--- Your assignment ---
Pictures stay out; everything else in the records below is to be repeated exactly.

--- Excerpted records ---
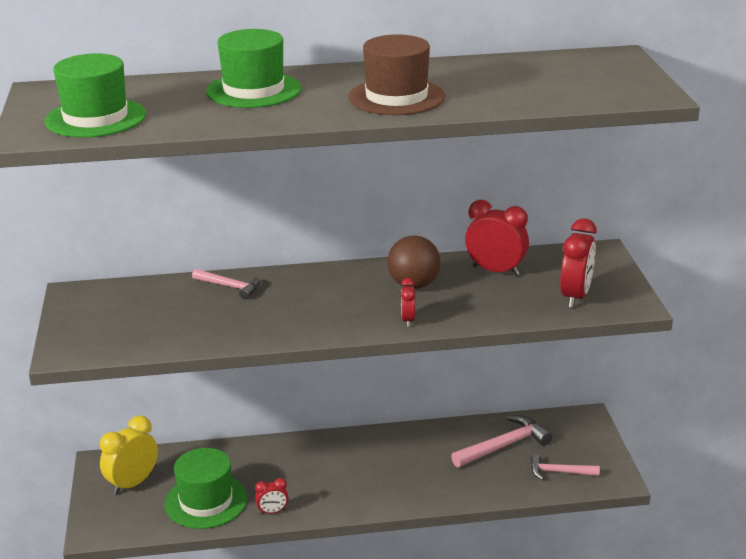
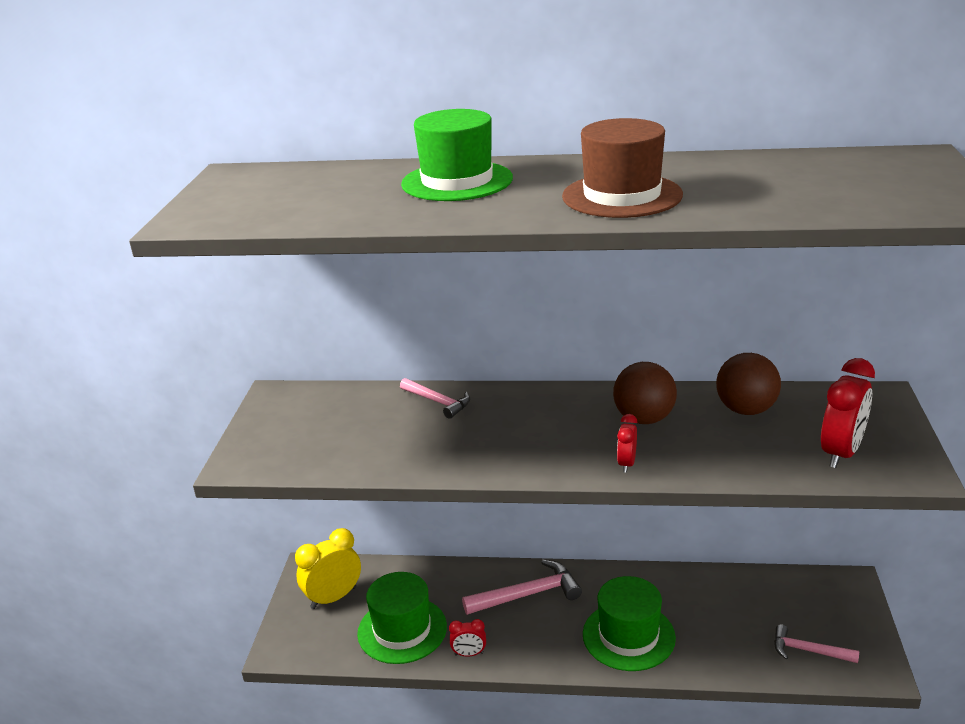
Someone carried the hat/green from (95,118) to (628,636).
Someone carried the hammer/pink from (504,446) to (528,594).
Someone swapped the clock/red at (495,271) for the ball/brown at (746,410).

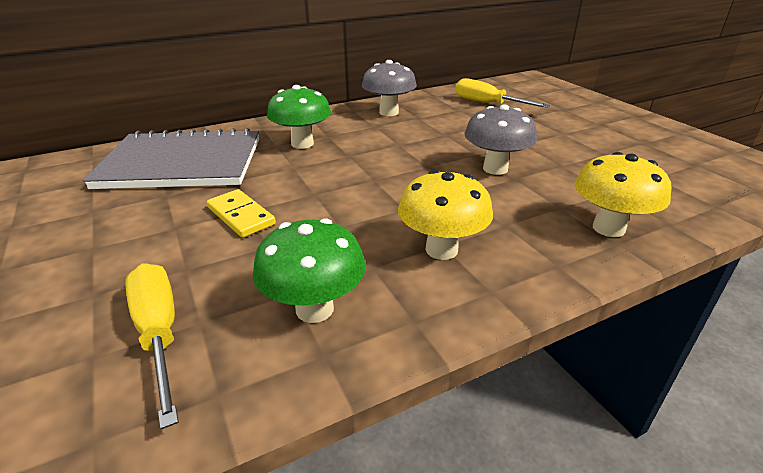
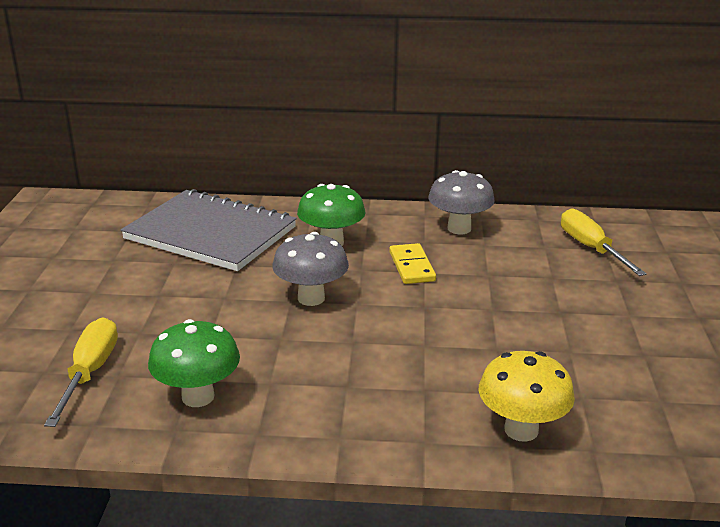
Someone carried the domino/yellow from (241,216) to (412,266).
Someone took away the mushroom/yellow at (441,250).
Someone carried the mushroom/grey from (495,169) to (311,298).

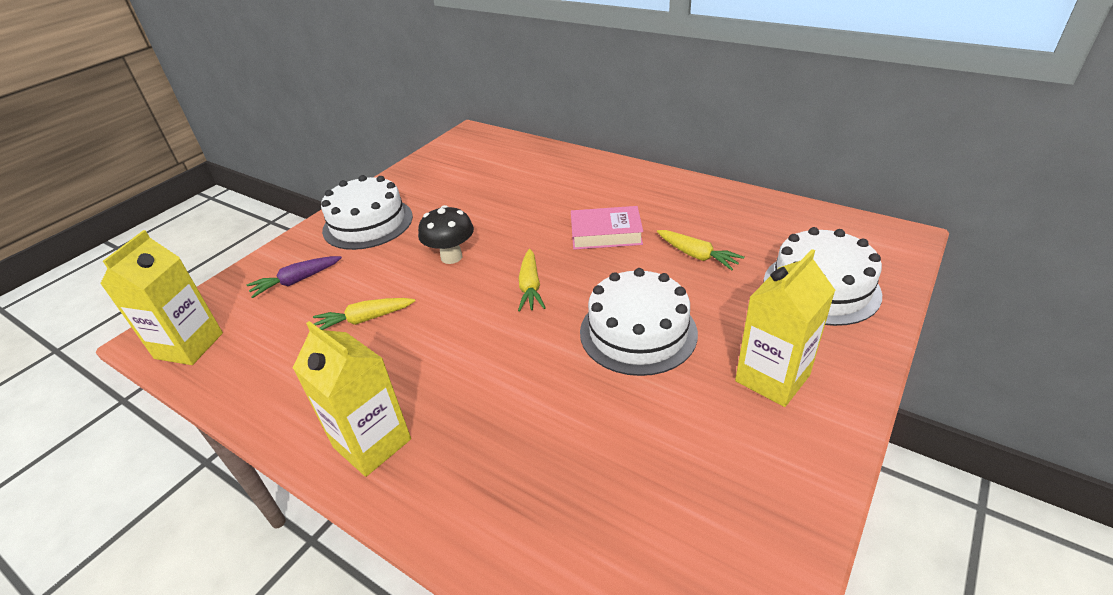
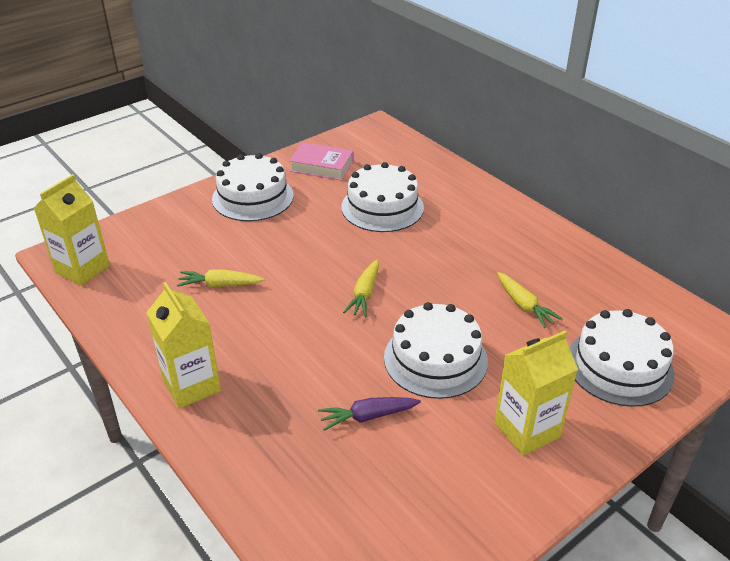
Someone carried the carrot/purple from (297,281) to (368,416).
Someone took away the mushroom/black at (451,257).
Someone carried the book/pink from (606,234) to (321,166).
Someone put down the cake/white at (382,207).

--- Answer to the problem ---
Someone carried the hat/green from (95,118) to (628,636).
Someone carried the hammer/pink from (504,446) to (528,594).
Someone swapped the clock/red at (495,271) for the ball/brown at (746,410).

Someone carried the domino/yellow from (241,216) to (412,266).
Someone took away the mushroom/yellow at (441,250).
Someone carried the mushroom/grey from (495,169) to (311,298).

Someone carried the carrot/purple from (297,281) to (368,416).
Someone took away the mushroom/black at (451,257).
Someone carried the book/pink from (606,234) to (321,166).
Someone put down the cake/white at (382,207).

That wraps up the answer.